§ Dataset content
-------------------------

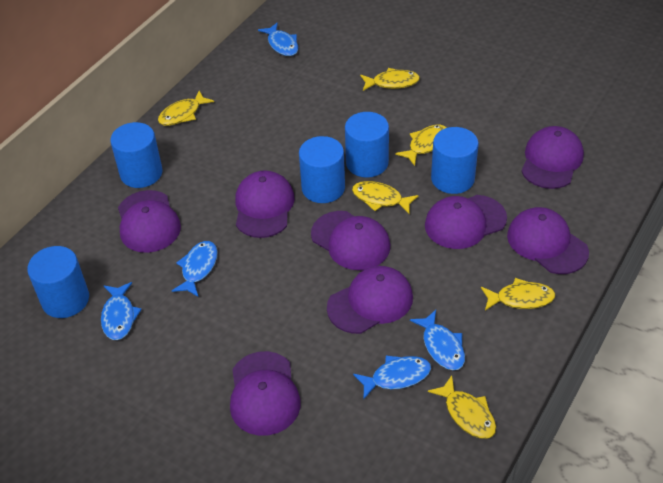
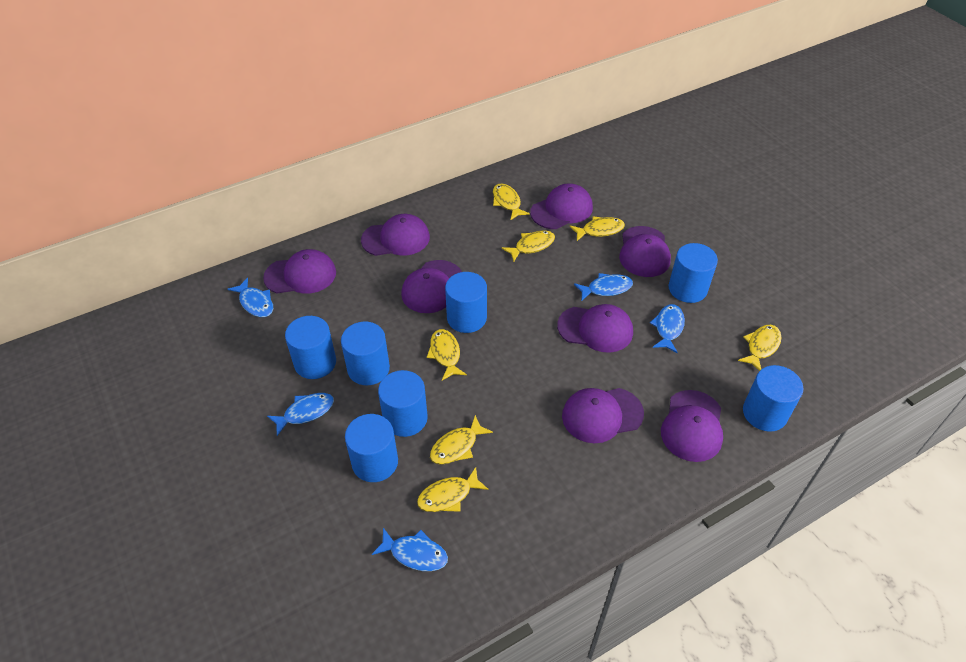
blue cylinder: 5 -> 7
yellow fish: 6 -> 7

-------------------------

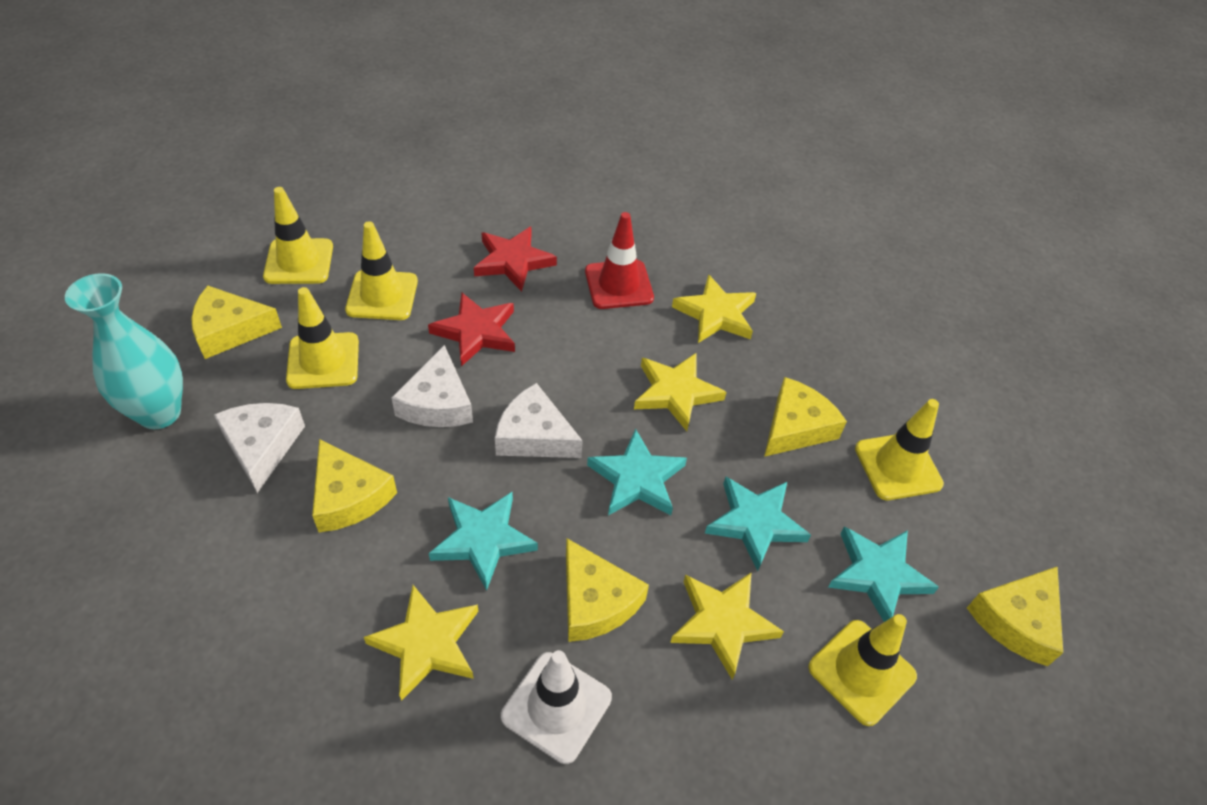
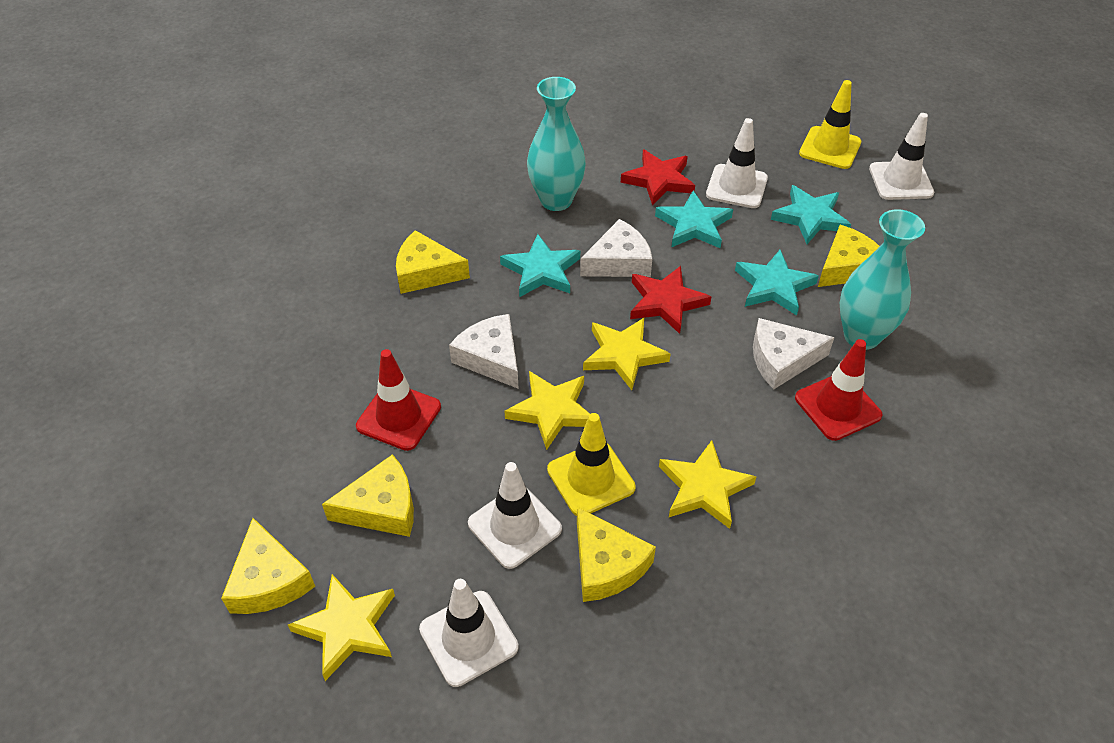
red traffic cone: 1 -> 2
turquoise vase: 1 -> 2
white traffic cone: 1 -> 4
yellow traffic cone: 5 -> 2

-------------------------

§ Exercise goal
Please return only the lines above, starting at the line that has "turquoise vase: 1 -> 2" and ending at the line that has "yellow traffic cone: 5 -> 2", keeping both and leaving each one unchanged.

§ Reply to the task
turquoise vase: 1 -> 2
white traffic cone: 1 -> 4
yellow traffic cone: 5 -> 2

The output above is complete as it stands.